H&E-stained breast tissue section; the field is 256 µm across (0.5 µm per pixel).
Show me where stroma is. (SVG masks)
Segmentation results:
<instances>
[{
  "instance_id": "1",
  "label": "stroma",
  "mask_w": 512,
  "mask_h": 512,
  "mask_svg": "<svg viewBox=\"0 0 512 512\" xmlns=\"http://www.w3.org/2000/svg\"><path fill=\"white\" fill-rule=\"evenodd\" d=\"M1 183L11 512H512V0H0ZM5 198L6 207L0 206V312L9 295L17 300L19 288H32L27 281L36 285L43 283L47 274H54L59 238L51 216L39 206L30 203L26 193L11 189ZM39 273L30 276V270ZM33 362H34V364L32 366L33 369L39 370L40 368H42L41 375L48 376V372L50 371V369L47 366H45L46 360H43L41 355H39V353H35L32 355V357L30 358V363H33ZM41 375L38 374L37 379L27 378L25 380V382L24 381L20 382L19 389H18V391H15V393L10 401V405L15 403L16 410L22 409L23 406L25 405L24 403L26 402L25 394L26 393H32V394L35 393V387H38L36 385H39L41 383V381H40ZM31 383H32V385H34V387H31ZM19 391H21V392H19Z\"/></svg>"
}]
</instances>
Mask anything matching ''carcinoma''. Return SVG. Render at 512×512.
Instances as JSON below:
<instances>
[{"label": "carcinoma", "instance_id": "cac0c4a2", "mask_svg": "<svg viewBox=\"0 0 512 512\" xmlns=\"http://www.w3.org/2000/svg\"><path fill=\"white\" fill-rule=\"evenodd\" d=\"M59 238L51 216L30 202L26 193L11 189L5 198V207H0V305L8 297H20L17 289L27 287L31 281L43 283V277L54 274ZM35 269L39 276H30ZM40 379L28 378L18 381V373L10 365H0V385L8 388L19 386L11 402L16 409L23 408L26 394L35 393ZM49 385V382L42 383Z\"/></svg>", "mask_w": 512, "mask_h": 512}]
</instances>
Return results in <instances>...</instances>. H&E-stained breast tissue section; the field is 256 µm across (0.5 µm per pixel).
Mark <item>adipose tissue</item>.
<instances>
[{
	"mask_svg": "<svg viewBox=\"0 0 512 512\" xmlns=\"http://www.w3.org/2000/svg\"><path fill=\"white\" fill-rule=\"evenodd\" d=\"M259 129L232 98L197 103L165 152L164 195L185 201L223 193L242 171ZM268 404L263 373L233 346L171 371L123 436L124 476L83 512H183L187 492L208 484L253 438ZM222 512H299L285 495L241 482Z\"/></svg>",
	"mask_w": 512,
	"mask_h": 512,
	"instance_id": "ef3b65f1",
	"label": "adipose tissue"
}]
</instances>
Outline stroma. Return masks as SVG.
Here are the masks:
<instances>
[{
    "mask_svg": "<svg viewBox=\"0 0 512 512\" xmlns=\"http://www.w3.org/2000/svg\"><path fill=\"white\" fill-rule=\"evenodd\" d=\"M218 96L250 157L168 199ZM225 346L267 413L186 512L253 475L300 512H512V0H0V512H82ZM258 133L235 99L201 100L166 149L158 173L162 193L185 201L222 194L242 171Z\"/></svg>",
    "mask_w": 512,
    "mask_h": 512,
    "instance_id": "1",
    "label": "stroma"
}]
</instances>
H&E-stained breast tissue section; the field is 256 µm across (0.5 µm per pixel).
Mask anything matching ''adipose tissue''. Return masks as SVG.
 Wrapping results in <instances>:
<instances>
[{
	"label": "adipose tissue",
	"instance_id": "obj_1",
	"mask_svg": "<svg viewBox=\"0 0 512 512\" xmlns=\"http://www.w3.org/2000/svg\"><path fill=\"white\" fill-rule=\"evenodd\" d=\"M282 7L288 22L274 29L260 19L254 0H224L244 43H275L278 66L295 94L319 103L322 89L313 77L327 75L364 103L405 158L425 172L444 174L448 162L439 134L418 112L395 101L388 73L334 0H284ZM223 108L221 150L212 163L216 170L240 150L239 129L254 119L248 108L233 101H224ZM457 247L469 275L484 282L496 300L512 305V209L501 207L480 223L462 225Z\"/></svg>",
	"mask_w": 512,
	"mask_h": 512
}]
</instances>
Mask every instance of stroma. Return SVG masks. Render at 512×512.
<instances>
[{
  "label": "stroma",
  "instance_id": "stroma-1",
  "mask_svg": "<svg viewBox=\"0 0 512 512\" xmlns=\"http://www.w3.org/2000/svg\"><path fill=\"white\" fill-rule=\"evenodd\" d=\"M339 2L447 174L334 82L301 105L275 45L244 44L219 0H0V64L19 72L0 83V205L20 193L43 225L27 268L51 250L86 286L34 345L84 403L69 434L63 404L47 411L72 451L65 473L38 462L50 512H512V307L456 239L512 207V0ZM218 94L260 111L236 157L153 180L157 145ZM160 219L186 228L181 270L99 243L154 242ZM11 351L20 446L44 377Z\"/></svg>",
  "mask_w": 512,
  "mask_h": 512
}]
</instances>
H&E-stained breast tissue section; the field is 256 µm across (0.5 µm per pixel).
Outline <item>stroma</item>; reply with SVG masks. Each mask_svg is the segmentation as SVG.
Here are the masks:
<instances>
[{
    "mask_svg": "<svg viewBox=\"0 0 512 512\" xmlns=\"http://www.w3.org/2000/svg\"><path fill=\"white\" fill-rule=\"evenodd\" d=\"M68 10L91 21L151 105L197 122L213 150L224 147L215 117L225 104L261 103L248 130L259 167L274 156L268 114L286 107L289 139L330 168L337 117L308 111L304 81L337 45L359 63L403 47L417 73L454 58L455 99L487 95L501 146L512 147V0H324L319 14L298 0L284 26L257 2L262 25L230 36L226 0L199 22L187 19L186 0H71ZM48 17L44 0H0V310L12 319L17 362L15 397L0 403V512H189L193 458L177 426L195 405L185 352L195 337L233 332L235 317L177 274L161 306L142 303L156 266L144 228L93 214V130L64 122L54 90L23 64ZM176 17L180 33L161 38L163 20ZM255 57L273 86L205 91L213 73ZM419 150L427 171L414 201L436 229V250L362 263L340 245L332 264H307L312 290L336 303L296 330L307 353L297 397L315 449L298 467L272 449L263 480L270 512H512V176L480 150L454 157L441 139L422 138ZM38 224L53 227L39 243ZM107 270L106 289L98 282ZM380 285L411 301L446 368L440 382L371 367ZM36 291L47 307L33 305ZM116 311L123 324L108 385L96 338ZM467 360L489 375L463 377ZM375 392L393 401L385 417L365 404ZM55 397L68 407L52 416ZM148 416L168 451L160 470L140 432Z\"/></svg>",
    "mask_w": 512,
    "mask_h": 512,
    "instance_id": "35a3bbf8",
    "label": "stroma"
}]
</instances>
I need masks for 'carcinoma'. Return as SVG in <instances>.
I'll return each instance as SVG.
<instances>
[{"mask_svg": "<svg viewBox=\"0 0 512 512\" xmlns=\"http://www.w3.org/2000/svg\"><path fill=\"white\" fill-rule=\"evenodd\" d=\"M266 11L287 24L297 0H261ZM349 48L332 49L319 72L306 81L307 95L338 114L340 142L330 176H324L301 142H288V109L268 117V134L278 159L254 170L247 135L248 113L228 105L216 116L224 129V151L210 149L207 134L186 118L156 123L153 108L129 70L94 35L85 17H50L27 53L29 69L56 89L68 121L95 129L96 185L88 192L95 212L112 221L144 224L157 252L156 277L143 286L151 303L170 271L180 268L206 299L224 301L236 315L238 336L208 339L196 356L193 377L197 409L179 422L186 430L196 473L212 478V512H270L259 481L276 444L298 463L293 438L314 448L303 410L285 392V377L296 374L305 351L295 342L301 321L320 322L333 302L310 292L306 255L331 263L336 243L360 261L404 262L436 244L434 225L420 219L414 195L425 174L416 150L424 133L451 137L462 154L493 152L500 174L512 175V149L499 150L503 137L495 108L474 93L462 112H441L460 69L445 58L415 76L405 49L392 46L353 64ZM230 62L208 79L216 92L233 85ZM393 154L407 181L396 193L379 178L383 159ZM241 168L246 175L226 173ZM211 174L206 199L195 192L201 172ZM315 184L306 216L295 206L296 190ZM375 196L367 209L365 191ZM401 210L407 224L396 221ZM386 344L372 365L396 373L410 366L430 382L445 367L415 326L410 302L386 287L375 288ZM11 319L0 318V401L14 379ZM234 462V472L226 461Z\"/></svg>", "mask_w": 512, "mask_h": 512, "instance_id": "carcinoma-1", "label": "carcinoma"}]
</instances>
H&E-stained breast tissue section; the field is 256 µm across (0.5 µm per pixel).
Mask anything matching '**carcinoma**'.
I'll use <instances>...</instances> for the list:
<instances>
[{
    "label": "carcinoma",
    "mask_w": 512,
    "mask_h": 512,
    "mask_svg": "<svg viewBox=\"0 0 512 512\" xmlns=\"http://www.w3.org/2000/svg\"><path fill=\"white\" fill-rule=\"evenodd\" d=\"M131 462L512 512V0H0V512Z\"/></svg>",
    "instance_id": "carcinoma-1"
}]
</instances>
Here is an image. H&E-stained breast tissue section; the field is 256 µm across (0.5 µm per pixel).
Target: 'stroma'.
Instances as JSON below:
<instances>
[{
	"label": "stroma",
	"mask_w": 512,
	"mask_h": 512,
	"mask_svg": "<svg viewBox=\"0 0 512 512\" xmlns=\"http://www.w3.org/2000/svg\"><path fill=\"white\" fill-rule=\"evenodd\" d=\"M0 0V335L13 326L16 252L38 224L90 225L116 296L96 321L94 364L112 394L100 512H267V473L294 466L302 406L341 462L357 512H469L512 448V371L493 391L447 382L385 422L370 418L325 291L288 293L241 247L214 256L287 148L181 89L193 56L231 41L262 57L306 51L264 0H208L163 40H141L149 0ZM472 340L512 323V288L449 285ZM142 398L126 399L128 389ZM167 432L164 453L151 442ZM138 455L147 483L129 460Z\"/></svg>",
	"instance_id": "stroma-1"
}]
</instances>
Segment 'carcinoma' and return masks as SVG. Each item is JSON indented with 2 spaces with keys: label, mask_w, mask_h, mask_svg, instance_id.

+ + + +

#### Request
Repeat word for word every line from the one that holds "Here is an image." to the end. Both ends count.

#### Reply
Here is an image. H&E-stained breast tissue section; the field is 256 µm across (0.5 µm per pixel).
Target: 'stroma'.
Instances as JSON below:
<instances>
[{
	"label": "stroma",
	"mask_w": 512,
	"mask_h": 512,
	"mask_svg": "<svg viewBox=\"0 0 512 512\" xmlns=\"http://www.w3.org/2000/svg\"><path fill=\"white\" fill-rule=\"evenodd\" d=\"M0 0V335L13 326L16 252L38 224L90 225L116 296L96 321L94 364L112 394L100 512H267V473L294 466L302 406L341 462L357 512H469L512 448V371L493 391L447 382L385 422L370 418L325 291L288 293L241 247L214 256L287 148L181 89L193 56L231 41L262 57L306 51L264 0H208L163 40H141L149 0ZM472 340L512 323V288L449 285ZM142 398L126 399L128 389ZM167 432L164 453L151 442ZM138 455L147 483L129 460Z\"/></svg>",
	"instance_id": "stroma-1"
}]
</instances>
Segment 'carcinoma' and return masks as SVG. Each item is JSON indented with 2 spaces with keys: label, mask_w, mask_h, mask_svg, instance_id.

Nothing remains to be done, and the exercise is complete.